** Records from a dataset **
- - - - -

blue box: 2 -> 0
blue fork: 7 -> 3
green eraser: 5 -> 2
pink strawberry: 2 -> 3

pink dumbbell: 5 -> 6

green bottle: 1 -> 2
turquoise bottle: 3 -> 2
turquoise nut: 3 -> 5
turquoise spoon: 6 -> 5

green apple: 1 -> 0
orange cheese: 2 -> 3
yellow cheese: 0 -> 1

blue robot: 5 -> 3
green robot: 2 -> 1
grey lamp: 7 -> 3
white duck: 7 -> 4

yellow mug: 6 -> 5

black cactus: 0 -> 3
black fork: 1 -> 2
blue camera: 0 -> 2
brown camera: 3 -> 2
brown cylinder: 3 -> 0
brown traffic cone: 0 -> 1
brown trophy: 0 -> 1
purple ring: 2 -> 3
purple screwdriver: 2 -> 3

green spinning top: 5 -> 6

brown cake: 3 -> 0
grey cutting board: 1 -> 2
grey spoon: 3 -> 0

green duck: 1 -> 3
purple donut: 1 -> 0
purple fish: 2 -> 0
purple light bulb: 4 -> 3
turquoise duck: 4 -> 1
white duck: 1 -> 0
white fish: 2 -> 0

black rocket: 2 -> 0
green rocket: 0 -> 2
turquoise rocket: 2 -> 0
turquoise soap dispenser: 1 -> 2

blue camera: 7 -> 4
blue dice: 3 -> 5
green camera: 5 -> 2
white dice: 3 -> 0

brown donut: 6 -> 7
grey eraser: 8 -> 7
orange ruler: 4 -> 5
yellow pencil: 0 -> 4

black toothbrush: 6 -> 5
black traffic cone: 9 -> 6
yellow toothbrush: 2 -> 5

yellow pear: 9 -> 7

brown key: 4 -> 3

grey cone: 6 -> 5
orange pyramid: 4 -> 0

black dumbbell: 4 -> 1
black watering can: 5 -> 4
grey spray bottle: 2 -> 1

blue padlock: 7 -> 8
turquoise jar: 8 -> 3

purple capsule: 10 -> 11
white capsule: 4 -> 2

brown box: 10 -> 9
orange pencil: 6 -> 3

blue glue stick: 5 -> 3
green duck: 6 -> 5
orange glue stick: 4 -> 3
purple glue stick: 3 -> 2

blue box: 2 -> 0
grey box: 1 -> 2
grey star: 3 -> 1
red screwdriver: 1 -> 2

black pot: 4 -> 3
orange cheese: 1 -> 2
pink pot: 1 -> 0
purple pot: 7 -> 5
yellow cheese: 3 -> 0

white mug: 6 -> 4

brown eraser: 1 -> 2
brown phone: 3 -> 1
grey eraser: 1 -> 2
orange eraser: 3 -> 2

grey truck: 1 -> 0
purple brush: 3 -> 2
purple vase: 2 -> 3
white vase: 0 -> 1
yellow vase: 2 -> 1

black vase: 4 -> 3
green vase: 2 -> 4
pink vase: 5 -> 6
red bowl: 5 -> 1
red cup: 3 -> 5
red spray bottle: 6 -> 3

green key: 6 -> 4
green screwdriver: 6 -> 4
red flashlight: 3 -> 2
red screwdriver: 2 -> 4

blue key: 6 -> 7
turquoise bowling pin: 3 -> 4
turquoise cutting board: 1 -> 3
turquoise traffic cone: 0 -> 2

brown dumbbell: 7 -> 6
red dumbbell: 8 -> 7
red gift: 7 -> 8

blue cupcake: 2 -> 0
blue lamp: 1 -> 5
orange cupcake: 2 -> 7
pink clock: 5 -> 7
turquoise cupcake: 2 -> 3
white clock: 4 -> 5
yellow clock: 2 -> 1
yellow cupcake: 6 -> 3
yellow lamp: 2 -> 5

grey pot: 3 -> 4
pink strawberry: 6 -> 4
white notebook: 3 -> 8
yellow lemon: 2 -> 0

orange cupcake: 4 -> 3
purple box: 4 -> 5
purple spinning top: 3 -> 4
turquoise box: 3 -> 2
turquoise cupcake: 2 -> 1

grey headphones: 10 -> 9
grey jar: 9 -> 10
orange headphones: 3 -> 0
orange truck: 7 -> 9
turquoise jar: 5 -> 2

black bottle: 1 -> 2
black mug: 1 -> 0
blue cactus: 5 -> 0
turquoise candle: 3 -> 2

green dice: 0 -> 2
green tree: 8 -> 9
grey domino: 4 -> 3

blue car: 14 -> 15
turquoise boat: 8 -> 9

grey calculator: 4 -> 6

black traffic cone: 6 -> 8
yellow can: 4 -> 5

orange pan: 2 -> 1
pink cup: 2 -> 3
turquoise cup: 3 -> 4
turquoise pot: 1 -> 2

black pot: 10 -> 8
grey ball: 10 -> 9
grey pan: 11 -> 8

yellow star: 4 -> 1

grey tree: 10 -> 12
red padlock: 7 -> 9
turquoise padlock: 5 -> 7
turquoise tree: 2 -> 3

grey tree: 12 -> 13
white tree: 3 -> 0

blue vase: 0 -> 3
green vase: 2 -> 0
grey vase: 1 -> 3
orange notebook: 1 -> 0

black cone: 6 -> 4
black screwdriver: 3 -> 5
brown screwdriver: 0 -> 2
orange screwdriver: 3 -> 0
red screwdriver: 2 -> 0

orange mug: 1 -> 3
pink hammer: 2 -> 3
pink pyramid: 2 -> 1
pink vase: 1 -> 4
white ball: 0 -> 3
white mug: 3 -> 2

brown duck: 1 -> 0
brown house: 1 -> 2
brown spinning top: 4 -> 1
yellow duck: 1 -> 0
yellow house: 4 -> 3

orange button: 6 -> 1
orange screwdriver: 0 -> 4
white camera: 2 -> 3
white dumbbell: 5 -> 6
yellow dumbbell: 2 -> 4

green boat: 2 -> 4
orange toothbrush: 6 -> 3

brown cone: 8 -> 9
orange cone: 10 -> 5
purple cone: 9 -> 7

- - - - -

** EXERCISE **
With every line intact, print the records above again.

** EXERCISE ANSWER **
blue box: 2 -> 0
blue fork: 7 -> 3
green eraser: 5 -> 2
pink strawberry: 2 -> 3

pink dumbbell: 5 -> 6

green bottle: 1 -> 2
turquoise bottle: 3 -> 2
turquoise nut: 3 -> 5
turquoise spoon: 6 -> 5

green apple: 1 -> 0
orange cheese: 2 -> 3
yellow cheese: 0 -> 1

blue robot: 5 -> 3
green robot: 2 -> 1
grey lamp: 7 -> 3
white duck: 7 -> 4

yellow mug: 6 -> 5

black cactus: 0 -> 3
black fork: 1 -> 2
blue camera: 0 -> 2
brown camera: 3 -> 2
brown cylinder: 3 -> 0
brown traffic cone: 0 -> 1
brown trophy: 0 -> 1
purple ring: 2 -> 3
purple screwdriver: 2 -> 3

green spinning top: 5 -> 6

brown cake: 3 -> 0
grey cutting board: 1 -> 2
grey spoon: 3 -> 0

green duck: 1 -> 3
purple donut: 1 -> 0
purple fish: 2 -> 0
purple light bulb: 4 -> 3
turquoise duck: 4 -> 1
white duck: 1 -> 0
white fish: 2 -> 0

black rocket: 2 -> 0
green rocket: 0 -> 2
turquoise rocket: 2 -> 0
turquoise soap dispenser: 1 -> 2

blue camera: 7 -> 4
blue dice: 3 -> 5
green camera: 5 -> 2
white dice: 3 -> 0

brown donut: 6 -> 7
grey eraser: 8 -> 7
orange ruler: 4 -> 5
yellow pencil: 0 -> 4

black toothbrush: 6 -> 5
black traffic cone: 9 -> 6
yellow toothbrush: 2 -> 5

yellow pear: 9 -> 7

brown key: 4 -> 3

grey cone: 6 -> 5
orange pyramid: 4 -> 0

black dumbbell: 4 -> 1
black watering can: 5 -> 4
grey spray bottle: 2 -> 1

blue padlock: 7 -> 8
turquoise jar: 8 -> 3

purple capsule: 10 -> 11
white capsule: 4 -> 2

brown box: 10 -> 9
orange pencil: 6 -> 3

blue glue stick: 5 -> 3
green duck: 6 -> 5
orange glue stick: 4 -> 3
purple glue stick: 3 -> 2

blue box: 2 -> 0
grey box: 1 -> 2
grey star: 3 -> 1
red screwdriver: 1 -> 2

black pot: 4 -> 3
orange cheese: 1 -> 2
pink pot: 1 -> 0
purple pot: 7 -> 5
yellow cheese: 3 -> 0

white mug: 6 -> 4

brown eraser: 1 -> 2
brown phone: 3 -> 1
grey eraser: 1 -> 2
orange eraser: 3 -> 2

grey truck: 1 -> 0
purple brush: 3 -> 2
purple vase: 2 -> 3
white vase: 0 -> 1
yellow vase: 2 -> 1

black vase: 4 -> 3
green vase: 2 -> 4
pink vase: 5 -> 6
red bowl: 5 -> 1
red cup: 3 -> 5
red spray bottle: 6 -> 3

green key: 6 -> 4
green screwdriver: 6 -> 4
red flashlight: 3 -> 2
red screwdriver: 2 -> 4

blue key: 6 -> 7
turquoise bowling pin: 3 -> 4
turquoise cutting board: 1 -> 3
turquoise traffic cone: 0 -> 2

brown dumbbell: 7 -> 6
red dumbbell: 8 -> 7
red gift: 7 -> 8

blue cupcake: 2 -> 0
blue lamp: 1 -> 5
orange cupcake: 2 -> 7
pink clock: 5 -> 7
turquoise cupcake: 2 -> 3
white clock: 4 -> 5
yellow clock: 2 -> 1
yellow cupcake: 6 -> 3
yellow lamp: 2 -> 5

grey pot: 3 -> 4
pink strawberry: 6 -> 4
white notebook: 3 -> 8
yellow lemon: 2 -> 0

orange cupcake: 4 -> 3
purple box: 4 -> 5
purple spinning top: 3 -> 4
turquoise box: 3 -> 2
turquoise cupcake: 2 -> 1

grey headphones: 10 -> 9
grey jar: 9 -> 10
orange headphones: 3 -> 0
orange truck: 7 -> 9
turquoise jar: 5 -> 2

black bottle: 1 -> 2
black mug: 1 -> 0
blue cactus: 5 -> 0
turquoise candle: 3 -> 2

green dice: 0 -> 2
green tree: 8 -> 9
grey domino: 4 -> 3

blue car: 14 -> 15
turquoise boat: 8 -> 9

grey calculator: 4 -> 6

black traffic cone: 6 -> 8
yellow can: 4 -> 5

orange pan: 2 -> 1
pink cup: 2 -> 3
turquoise cup: 3 -> 4
turquoise pot: 1 -> 2

black pot: 10 -> 8
grey ball: 10 -> 9
grey pan: 11 -> 8

yellow star: 4 -> 1

grey tree: 10 -> 12
red padlock: 7 -> 9
turquoise padlock: 5 -> 7
turquoise tree: 2 -> 3

grey tree: 12 -> 13
white tree: 3 -> 0

blue vase: 0 -> 3
green vase: 2 -> 0
grey vase: 1 -> 3
orange notebook: 1 -> 0

black cone: 6 -> 4
black screwdriver: 3 -> 5
brown screwdriver: 0 -> 2
orange screwdriver: 3 -> 0
red screwdriver: 2 -> 0

orange mug: 1 -> 3
pink hammer: 2 -> 3
pink pyramid: 2 -> 1
pink vase: 1 -> 4
white ball: 0 -> 3
white mug: 3 -> 2

brown duck: 1 -> 0
brown house: 1 -> 2
brown spinning top: 4 -> 1
yellow duck: 1 -> 0
yellow house: 4 -> 3

orange button: 6 -> 1
orange screwdriver: 0 -> 4
white camera: 2 -> 3
white dumbbell: 5 -> 6
yellow dumbbell: 2 -> 4

green boat: 2 -> 4
orange toothbrush: 6 -> 3

brown cone: 8 -> 9
orange cone: 10 -> 5
purple cone: 9 -> 7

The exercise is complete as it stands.